### Work required
Rewrite the stretch from the line containing "You are a parent" through the end of the material, swapping "tripping hazard" for "trip hazard" and leaving the rest untouched.

### Stored entries
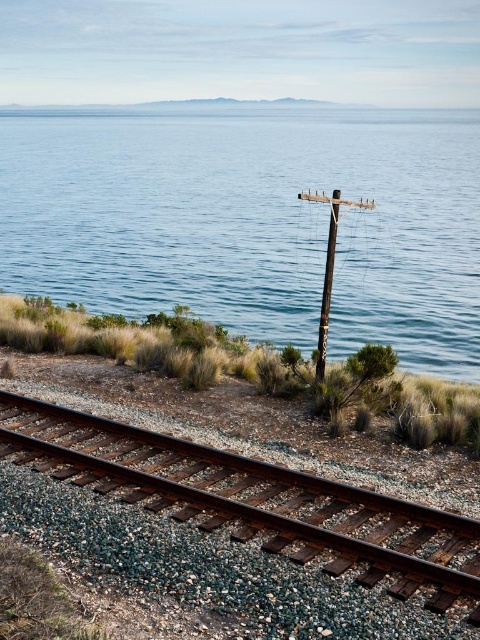
You are standing on the railway track in the image and looking towards the distant curve. There are two points marked on the track ahead of you at coordinates point (295, 150) and point (319, 356). Which point is closer to your current position?

Point (295, 150) is closer to your current position because it is further to the camera than point (319, 356), meaning it is nearer to you.

You are standing at the origin point of the coordinate system, which is at the bottom left corner of the image. You want to walk towards the brown wooden telegraph pole at center. In which direction should you head?

Since the brown wooden telegraph pole at center is located at coordinate point (328, 266), you should head northeast to reach it from the origin point at the bottom left corner.

You are standing at the starting point of the railway track in the coastal scene. You want to reach the blue water at center. Which direction should you walk to get there?

The blue water at center is located at coordinates approximately 0.347 along the horizontal axis and 0.529 along the vertical axis. Since you are at the starting point of the railway track, which is likely at the lower part of the image, moving towards the blue water at center would involve walking upwards and slightly to the right based on the given coordinates.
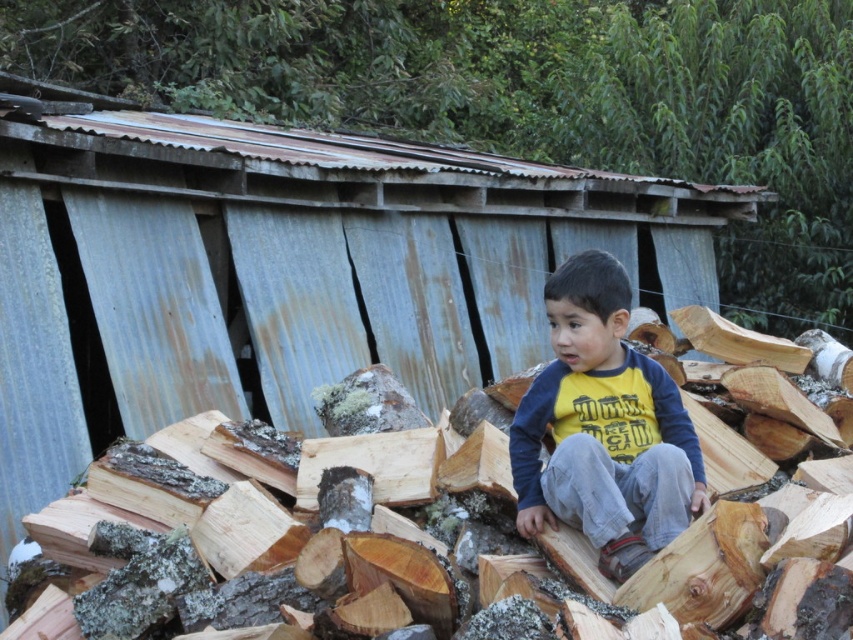
You are a photographer trying to capture the child in the yellow cotton shirt at center without including the brown rough wood at center in the frame. Given their positions, is this possible?

The brown rough wood at center is positioned on the left side of yellow cotton shirt at center. Since the wood is to the left of the shirt, if you position yourself to the left of the shirt, you can frame the shot to exclude the wood by angling the camera away from the left side.

You are a delivery person who needs to place a small package on the ground near the brown rough wood at center. Based on the scene, where exactly should you place the package in terms of coordinates?

The brown rough wood at center is located at coordinates point (573,506), so you should place the package near those coordinates.

You are a parent trying to ensure your child stays safe while playing with the brown rough wood at center and the yellow cotton shirt at center. Considering their sizes, which object is more likely to be a tripping hazard?

The yellow cotton shirt at center is taller than the brown rough wood at center, so the brown rough wood at center is shorter and closer to the ground, making it more likely to be a tripping hazard.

### Solution for this task
You are a parent trying to ensure your child stays safe while playing with the brown rough wood at center and the yellow cotton shirt at center. Considering their sizes, which object is more likely to be a trip hazard?

The yellow cotton shirt at center is taller than the brown rough wood at center, so the brown rough wood at center is shorter and closer to the ground, making it more likely to be a trip hazard.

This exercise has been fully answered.